## MATERIAL PROVIDED
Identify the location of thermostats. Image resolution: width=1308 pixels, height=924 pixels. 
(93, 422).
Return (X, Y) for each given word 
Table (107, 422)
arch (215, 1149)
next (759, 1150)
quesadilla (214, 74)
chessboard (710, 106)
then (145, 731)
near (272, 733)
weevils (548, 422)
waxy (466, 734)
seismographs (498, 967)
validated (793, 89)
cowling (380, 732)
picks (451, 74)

---

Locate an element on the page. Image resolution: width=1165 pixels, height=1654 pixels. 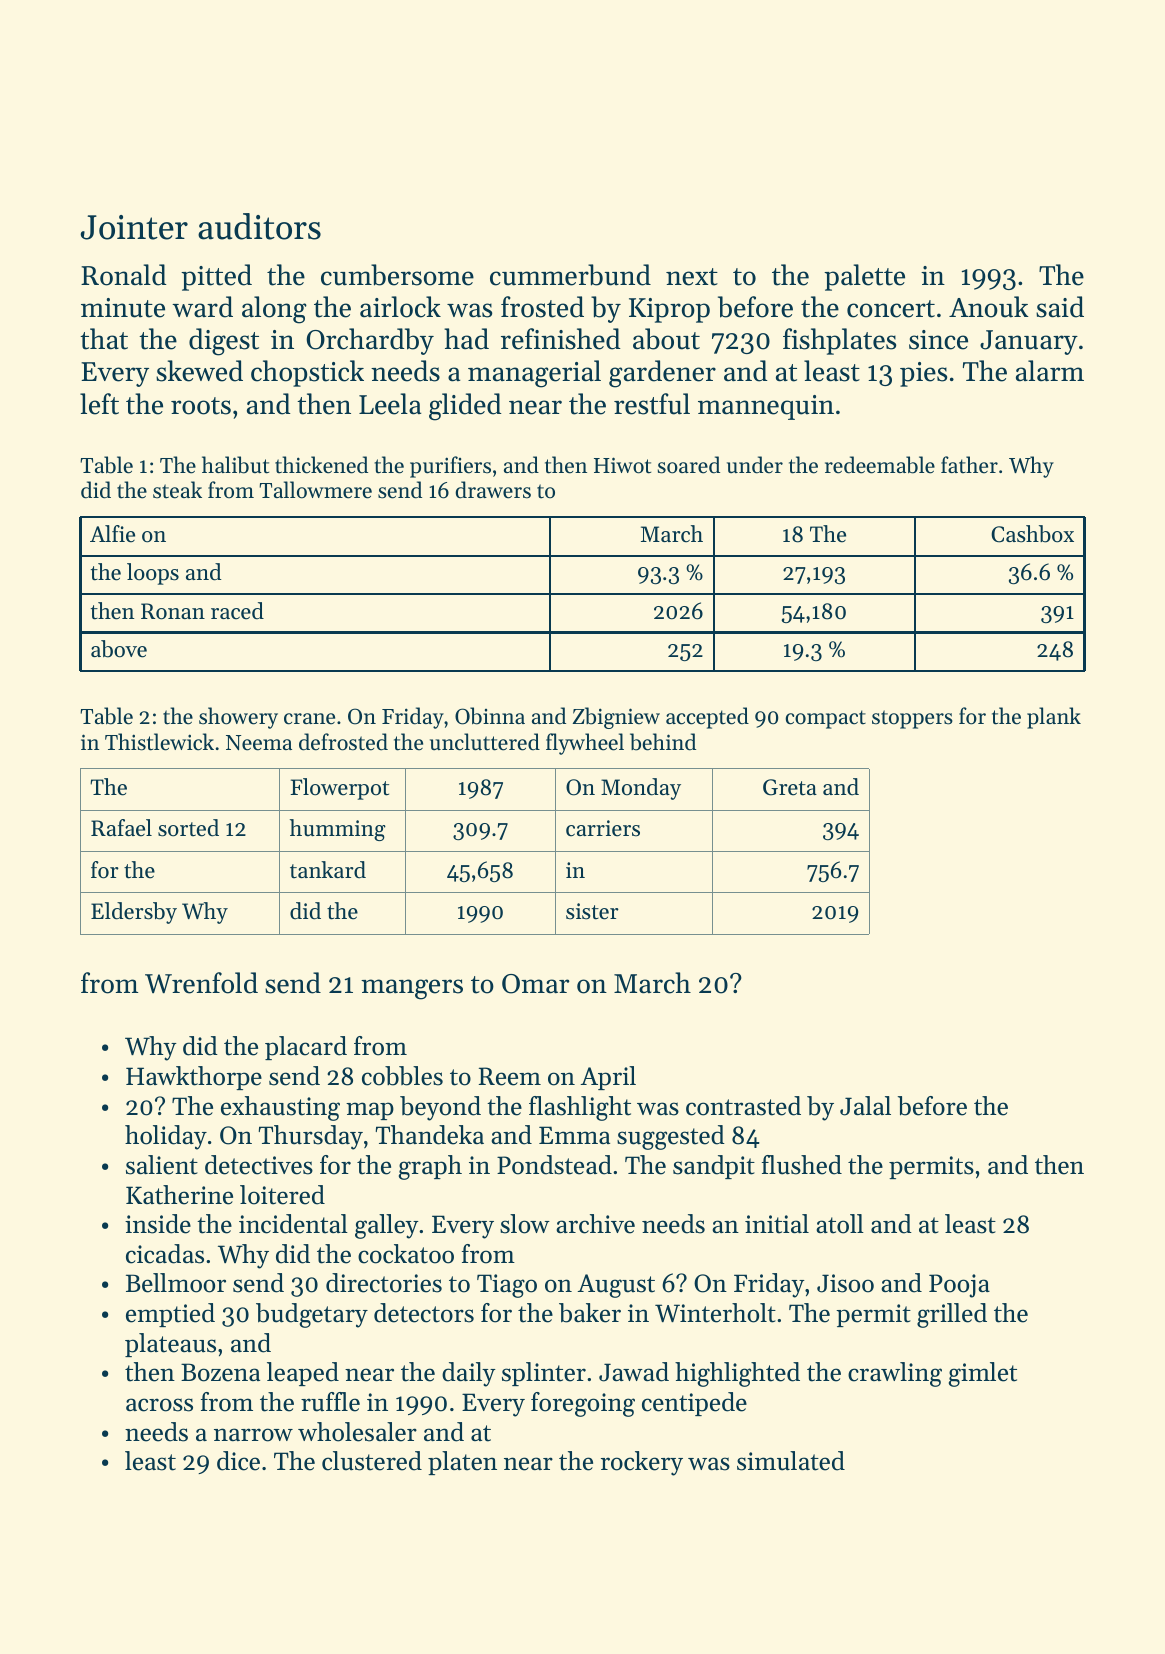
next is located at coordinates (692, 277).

## GIVEN PROBLEM
Copy out again, word for word and with nothing else, the stretch of the records from the line containing "near (272, 733)" through the line containing "picks (451, 74)".

## SOLUTION BELOW
near (272, 733)
weevils (548, 422)
waxy (466, 734)
seismographs (498, 967)
validated (793, 89)
cowling (380, 732)
picks (451, 74)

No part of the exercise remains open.